Your goal: Repeat, exactly as written, the lines of the records below from the first through the line with "D5: diode BAV21", but none past it.

Supplied data:
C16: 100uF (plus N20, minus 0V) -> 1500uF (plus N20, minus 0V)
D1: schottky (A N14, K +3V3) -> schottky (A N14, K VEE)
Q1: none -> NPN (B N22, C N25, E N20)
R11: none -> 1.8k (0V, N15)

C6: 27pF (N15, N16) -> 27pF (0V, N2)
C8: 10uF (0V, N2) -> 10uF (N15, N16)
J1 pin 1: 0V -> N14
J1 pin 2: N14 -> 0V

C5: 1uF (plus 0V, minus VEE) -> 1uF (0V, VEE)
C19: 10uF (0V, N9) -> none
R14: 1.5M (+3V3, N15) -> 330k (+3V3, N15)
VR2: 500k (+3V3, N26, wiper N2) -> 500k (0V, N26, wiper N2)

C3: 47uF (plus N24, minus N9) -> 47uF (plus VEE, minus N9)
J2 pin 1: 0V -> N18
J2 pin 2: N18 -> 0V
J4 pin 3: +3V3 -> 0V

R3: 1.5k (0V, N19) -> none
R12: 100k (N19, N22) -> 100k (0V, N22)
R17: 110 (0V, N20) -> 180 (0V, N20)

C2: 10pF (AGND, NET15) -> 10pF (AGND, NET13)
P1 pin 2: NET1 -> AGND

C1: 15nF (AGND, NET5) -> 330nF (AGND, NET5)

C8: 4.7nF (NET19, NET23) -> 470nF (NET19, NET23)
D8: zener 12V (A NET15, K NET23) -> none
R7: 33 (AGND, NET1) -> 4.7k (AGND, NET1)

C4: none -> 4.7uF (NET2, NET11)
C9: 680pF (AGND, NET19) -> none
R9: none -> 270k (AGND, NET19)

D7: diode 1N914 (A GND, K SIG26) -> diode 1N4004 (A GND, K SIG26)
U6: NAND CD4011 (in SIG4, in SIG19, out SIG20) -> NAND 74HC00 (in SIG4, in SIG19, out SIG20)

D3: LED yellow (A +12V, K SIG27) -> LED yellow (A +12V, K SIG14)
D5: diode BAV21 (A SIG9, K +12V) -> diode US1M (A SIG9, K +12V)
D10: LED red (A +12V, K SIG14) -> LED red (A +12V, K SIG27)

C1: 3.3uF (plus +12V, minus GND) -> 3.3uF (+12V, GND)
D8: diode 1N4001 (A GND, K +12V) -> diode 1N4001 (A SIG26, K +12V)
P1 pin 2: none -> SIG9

Exercise response:
C16: 100uF (plus N20, minus 0V) -> 1500uF (plus N20, minus 0V)
D1: schottky (A N14, K +3V3) -> schottky (A N14, K VEE)
Q1: none -> NPN (B N22, C N25, E N20)
R11: none -> 1.8k (0V, N15)

C6: 27pF (N15, N16) -> 27pF (0V, N2)
C8: 10uF (0V, N2) -> 10uF (N15, N16)
J1 pin 1: 0V -> N14
J1 pin 2: N14 -> 0V

C5: 1uF (plus 0V, minus VEE) -> 1uF (0V, VEE)
C19: 10uF (0V, N9) -> none
R14: 1.5M (+3V3, N15) -> 330k (+3V3, N15)
VR2: 500k (+3V3, N26, wiper N2) -> 500k (0V, N26, wiper N2)

C3: 47uF (plus N24, minus N9) -> 47uF (plus VEE, minus N9)
J2 pin 1: 0V -> N18
J2 pin 2: N18 -> 0V
J4 pin 3: +3V3 -> 0V

R3: 1.5k (0V, N19) -> none
R12: 100k (N19, N22) -> 100k (0V, N22)
R17: 110 (0V, N20) -> 180 (0V, N20)

C2: 10pF (AGND, NET15) -> 10pF (AGND, NET13)
P1 pin 2: NET1 -> AGND

C1: 15nF (AGND, NET5) -> 330nF (AGND, NET5)

C8: 4.7nF (NET19, NET23) -> 470nF (NET19, NET23)
D8: zener 12V (A NET15, K NET23) -> none
R7: 33 (AGND, NET1) -> 4.7k (AGND, NET1)

C4: none -> 4.7uF (NET2, NET11)
C9: 680pF (AGND, NET19) -> none
R9: none -> 270k (AGND, NET19)

D7: diode 1N914 (A GND, K SIG26) -> diode 1N4004 (A GND, K SIG26)
U6: NAND CD4011 (in SIG4, in SIG19, out SIG20) -> NAND 74HC00 (in SIG4, in SIG19, out SIG20)

D3: LED yellow (A +12V, K SIG27) -> LED yellow (A +12V, K SIG14)
D5: diode BAV21 (A SIG9, K +12V) -> diode US1M (A SIG9, K +12V)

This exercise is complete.